*** DATA BLOCK ***

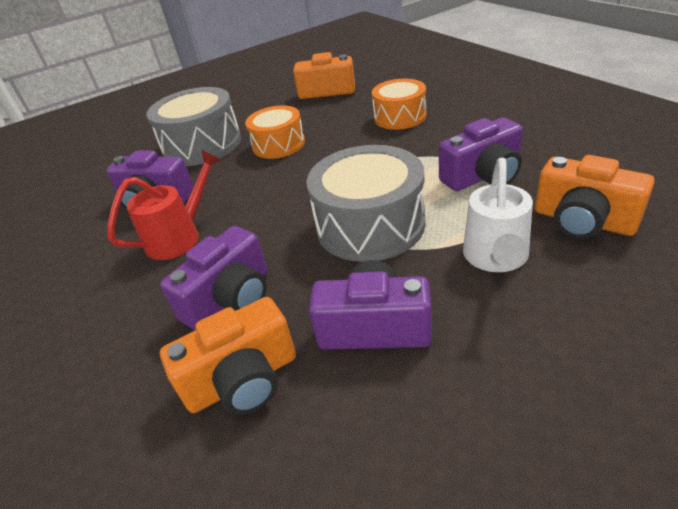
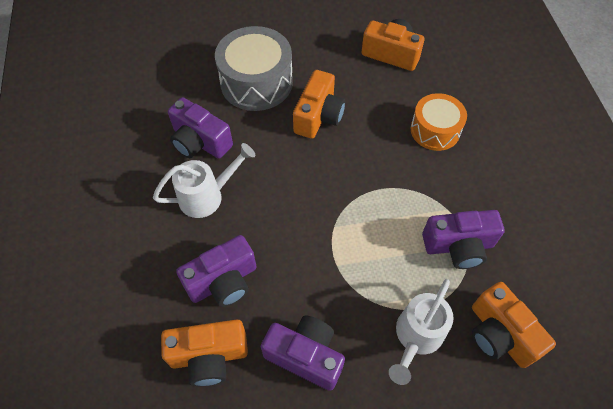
camera: 15 degrees right, 20 degrees up
red watering can [107,150,221,260] -> white watering can [153,143,255,218]
orange drum [245,106,305,159] -> orange camera [293,70,345,139]
grey drum [306,145,425,262] -> none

*** End of DATA BLOCK ***

[THE TASK] Retype the whole listing word for word. Skip the pictures.

[EXERCISE RESPONSE]
camera: 15 degrees right, 20 degrees up
red watering can [107,150,221,260] -> white watering can [153,143,255,218]
orange drum [245,106,305,159] -> orange camera [293,70,345,139]
grey drum [306,145,425,262] -> none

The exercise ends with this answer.